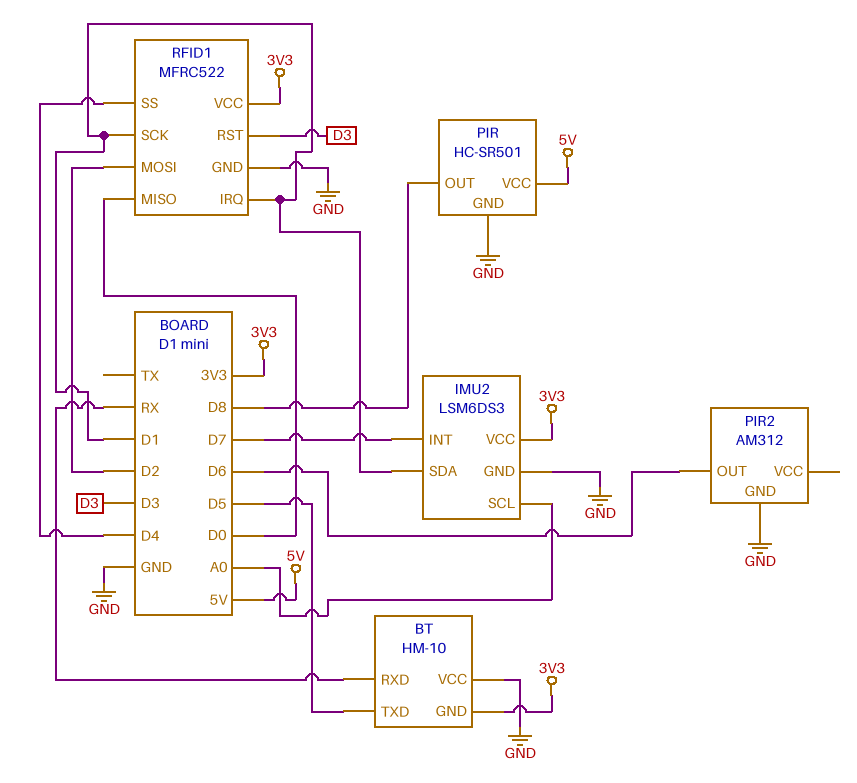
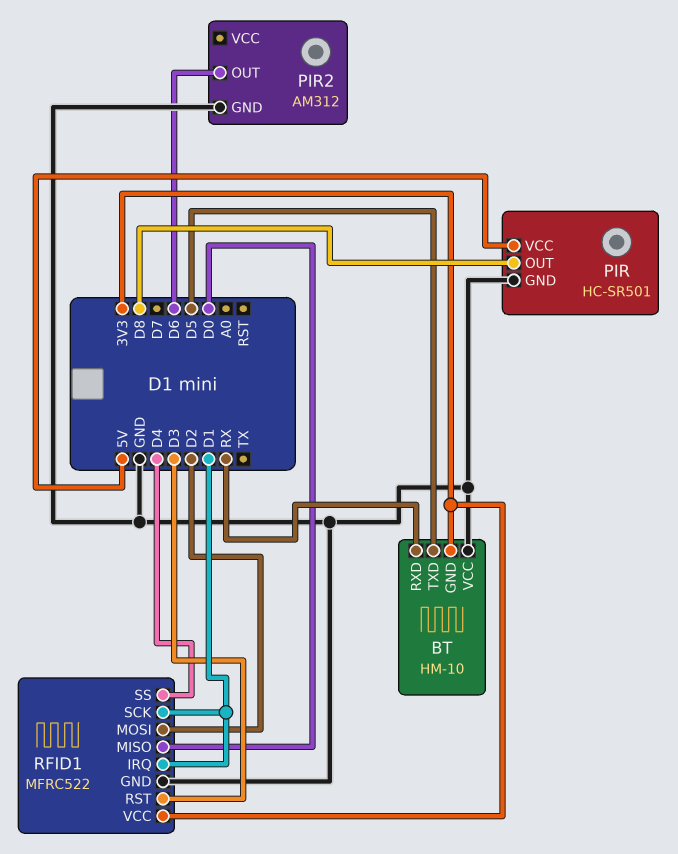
IMU2: LSM6DS3 -> none
IMU2 pin GND: GND -> none
IMU2 pin INT: D7 -> none
IMU2 pin SCL: A0 -> none
IMU2 pin SDA: D1 -> none
IMU2 pin VCC: 3V3 -> none

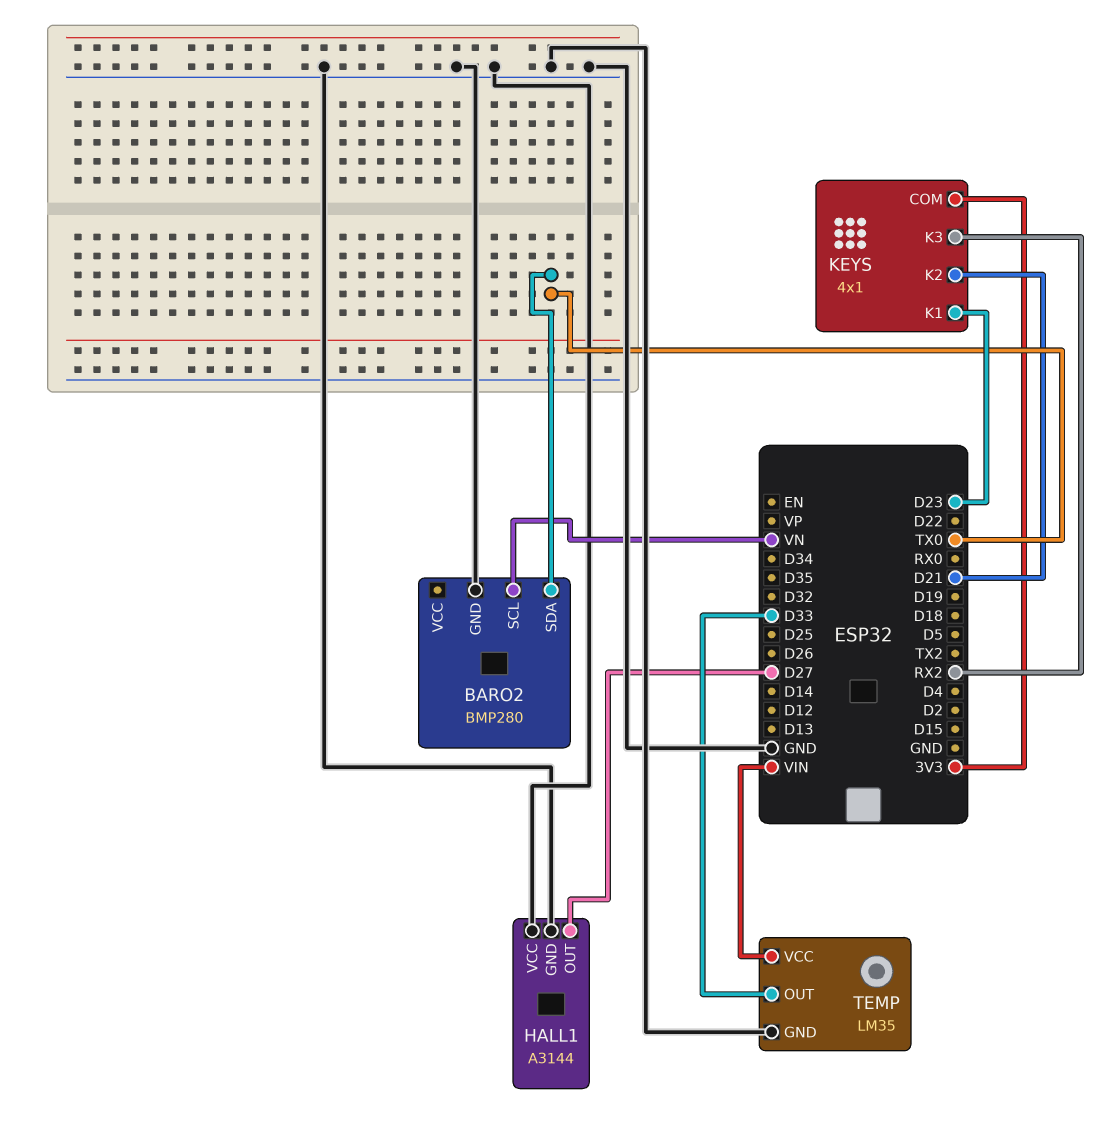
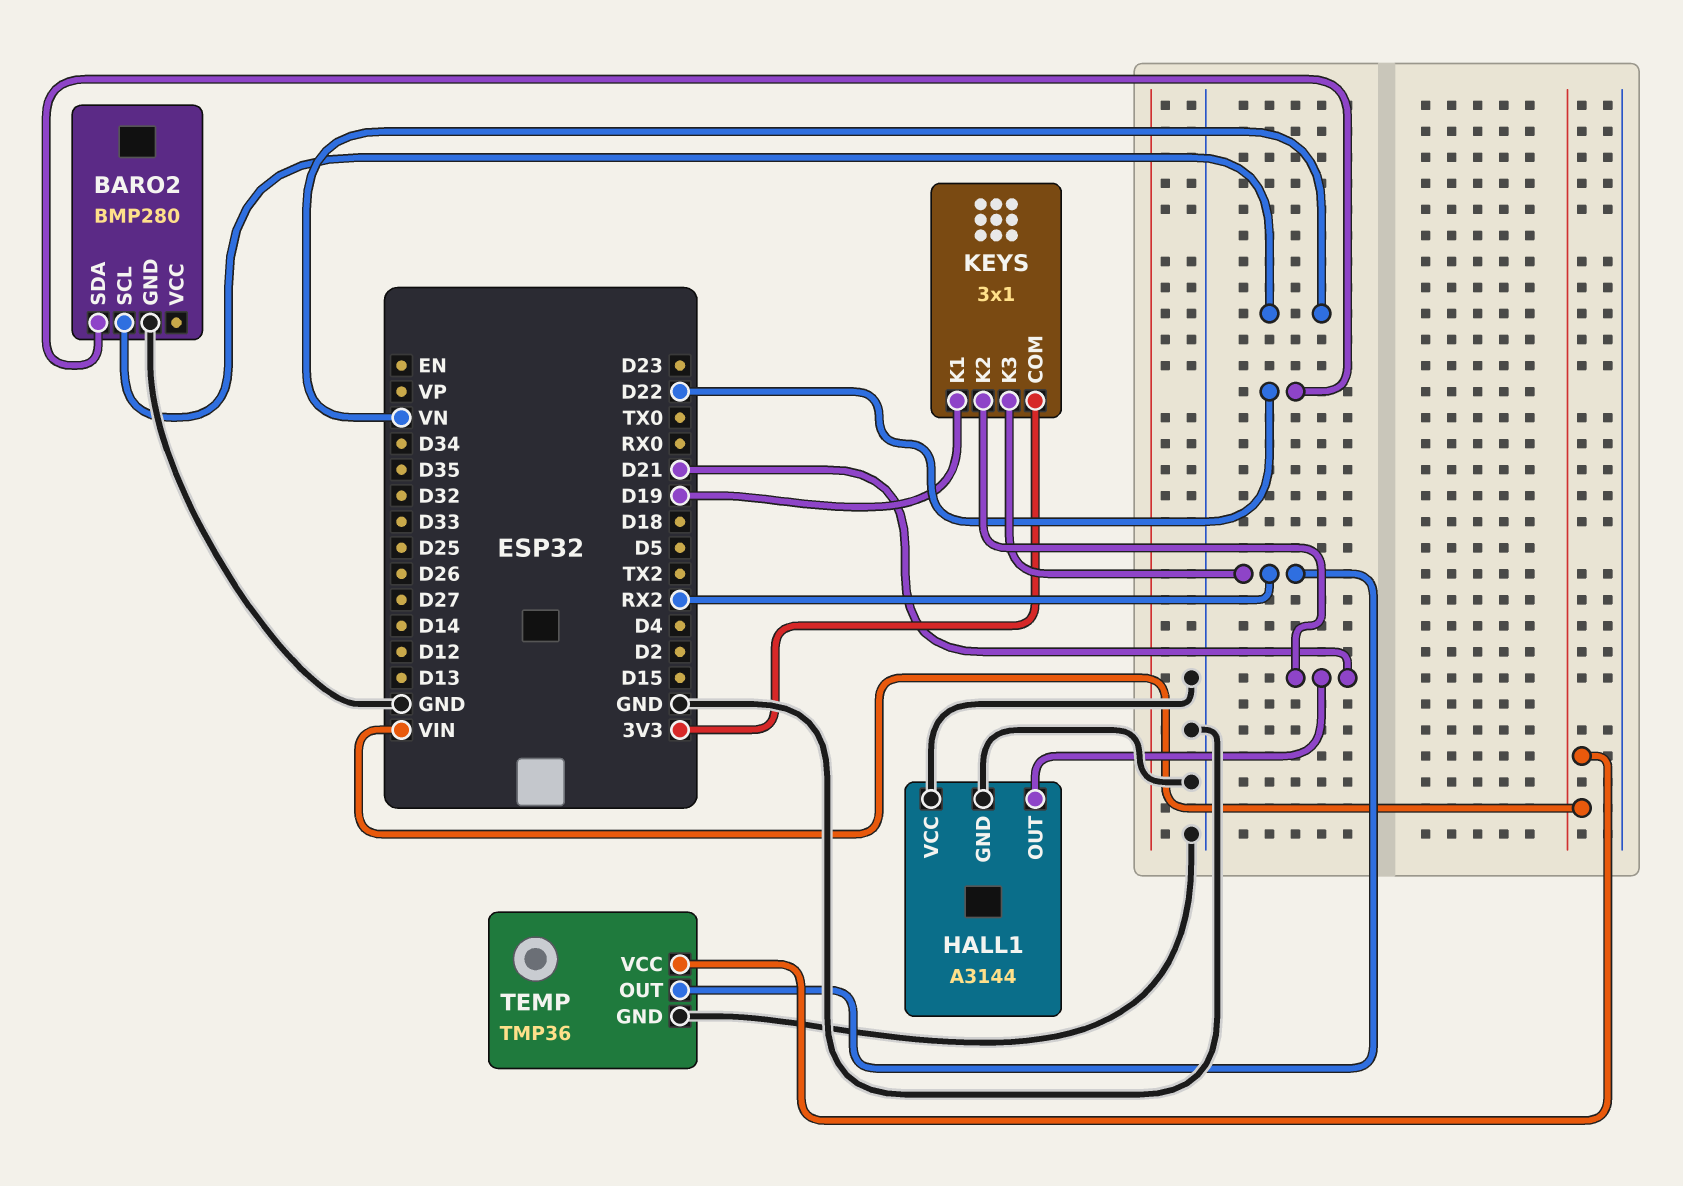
BARO2 pin SDA: TX0 -> D22
HALL1 pin OUT: D27 -> D21
KEYS: 4x1 -> 3x1
KEYS pin K1: D23 -> D19
TEMP: LM35 -> TMP36
TEMP pin OUT: D33 -> RX2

◆ What needs to be done ◆
Return all the records above exactly, pictures omitted.

◆ Answer to the problem ◆
IMU2: LSM6DS3 -> none
IMU2 pin GND: GND -> none
IMU2 pin INT: D7 -> none
IMU2 pin SCL: A0 -> none
IMU2 pin SDA: D1 -> none
IMU2 pin VCC: 3V3 -> none

BARO2 pin SDA: TX0 -> D22
HALL1 pin OUT: D27 -> D21
KEYS: 4x1 -> 3x1
KEYS pin K1: D23 -> D19
TEMP: LM35 -> TMP36
TEMP pin OUT: D33 -> RX2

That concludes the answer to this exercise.